**Instructions to follow**: Beginning with the line that contains "Sticky - contract: [147,125,389,237]" in the material below, print each line exactly until the line that contains "Brief: [75,395,100,415] ->" has been printed, then stop.

**Dataset content**:
+---+

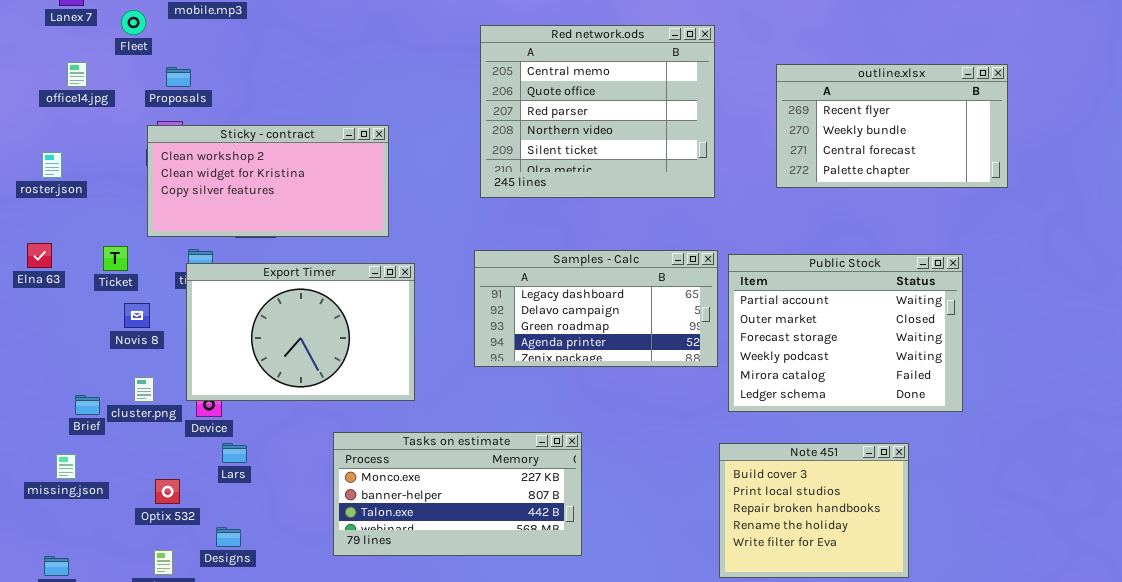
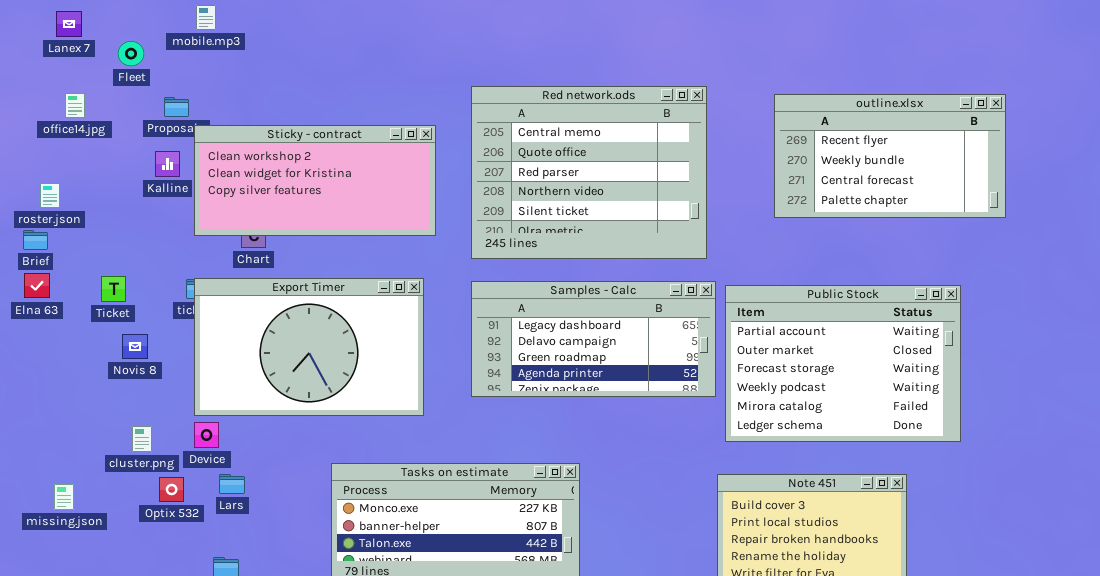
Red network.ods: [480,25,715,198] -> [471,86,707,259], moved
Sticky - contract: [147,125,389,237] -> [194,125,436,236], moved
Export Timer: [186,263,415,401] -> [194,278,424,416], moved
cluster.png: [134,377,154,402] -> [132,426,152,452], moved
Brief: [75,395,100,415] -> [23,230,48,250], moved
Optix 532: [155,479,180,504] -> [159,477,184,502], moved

+---+

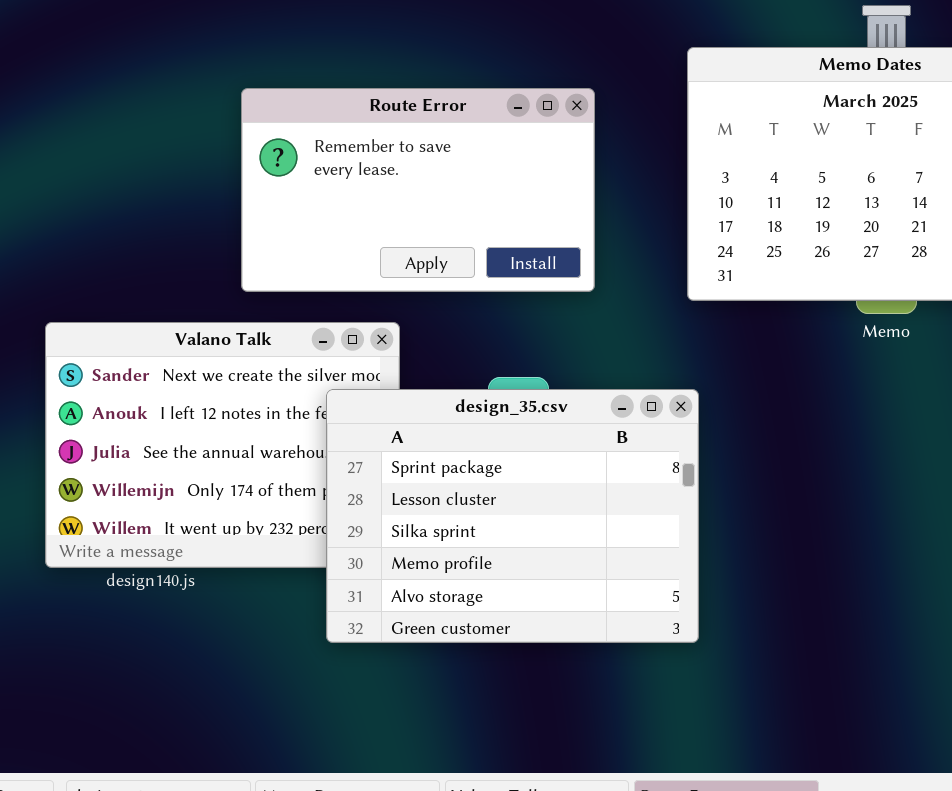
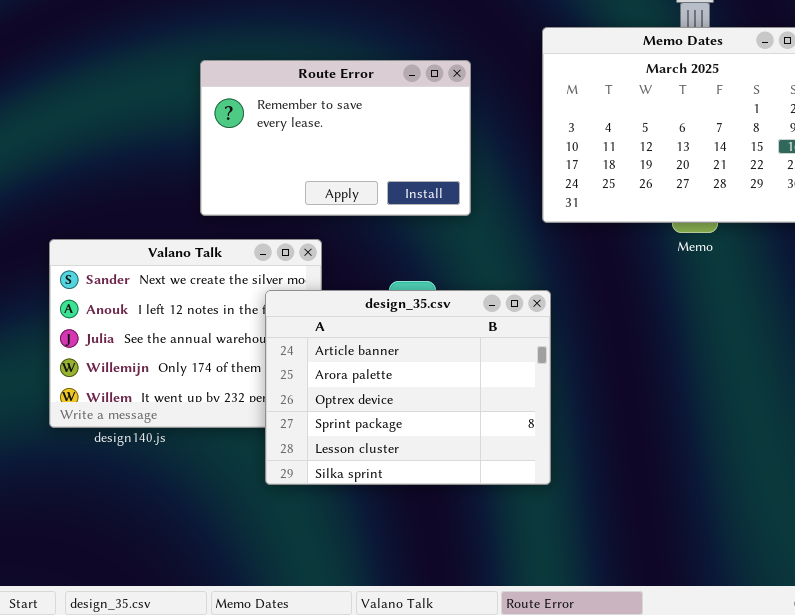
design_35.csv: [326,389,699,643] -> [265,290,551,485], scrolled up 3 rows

+---+

**Answer to this problem**:
Sticky - contract: [147,125,389,237] -> [194,125,436,236], moved
Export Timer: [186,263,415,401] -> [194,278,424,416], moved
cluster.png: [134,377,154,402] -> [132,426,152,452], moved
Brief: [75,395,100,415] -> [23,230,48,250], moved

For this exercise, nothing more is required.